_ABOUT THIS TASK_
Keep to one stretch of the data below, the lines from the one with "camera: 105 degrees left, 0 degrees up" up to and including the one with "(434, 54) = (117, 384): pink", and return that stretch exactly.

--- SUPPLIED INFORMATION Enclosed Below ---

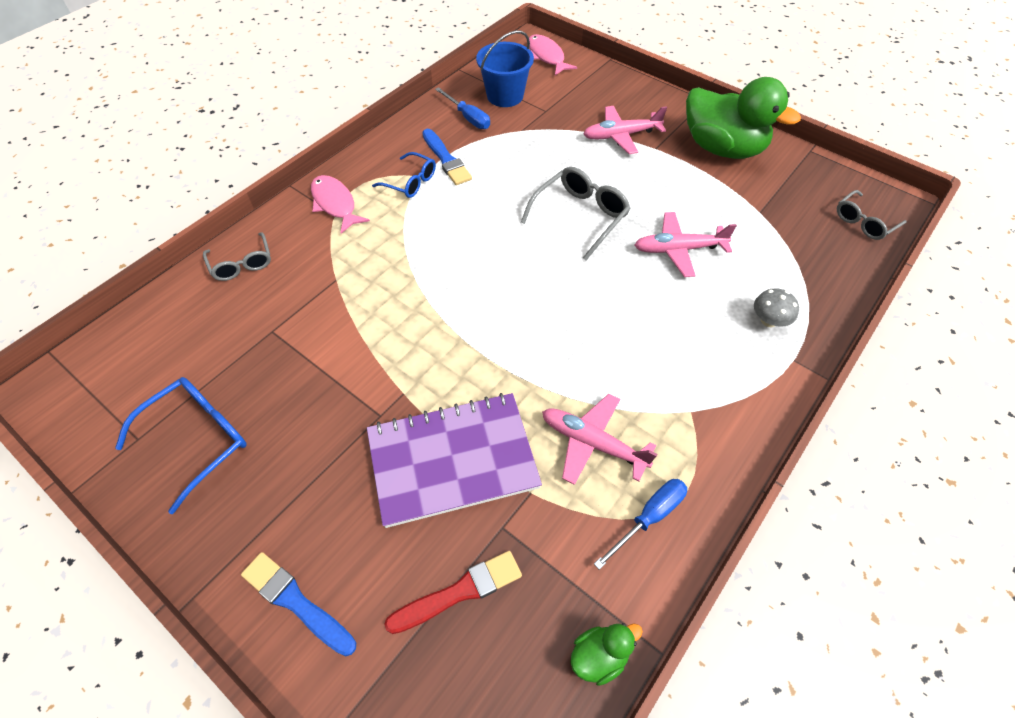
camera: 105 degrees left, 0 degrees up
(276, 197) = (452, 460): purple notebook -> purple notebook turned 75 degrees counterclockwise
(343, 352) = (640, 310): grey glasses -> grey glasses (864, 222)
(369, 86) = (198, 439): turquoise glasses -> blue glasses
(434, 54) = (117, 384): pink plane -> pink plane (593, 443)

--- End of Enclosed SUPPLIED INFORMATION ---
--- SUPPLIED INFORMATION Enclosed Below ---

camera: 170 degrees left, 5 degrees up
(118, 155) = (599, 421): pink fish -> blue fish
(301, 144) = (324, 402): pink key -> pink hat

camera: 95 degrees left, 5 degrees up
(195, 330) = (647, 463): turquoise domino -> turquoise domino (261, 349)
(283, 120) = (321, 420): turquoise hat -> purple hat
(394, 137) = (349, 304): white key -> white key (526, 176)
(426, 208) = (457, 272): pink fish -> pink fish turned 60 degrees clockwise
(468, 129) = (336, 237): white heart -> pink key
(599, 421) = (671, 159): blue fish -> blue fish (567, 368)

--- End of Enclosed SUPPLIED INFORMATION ---

_ANSWER SECTION_
camera: 105 degrees left, 0 degrees up
(276, 197) = (452, 460): purple notebook -> purple notebook turned 75 degrees counterclockwise
(343, 352) = (640, 310): grey glasses -> grey glasses (864, 222)
(369, 86) = (198, 439): turquoise glasses -> blue glasses
(434, 54) = (117, 384): pink plane -> pink plane (593, 443)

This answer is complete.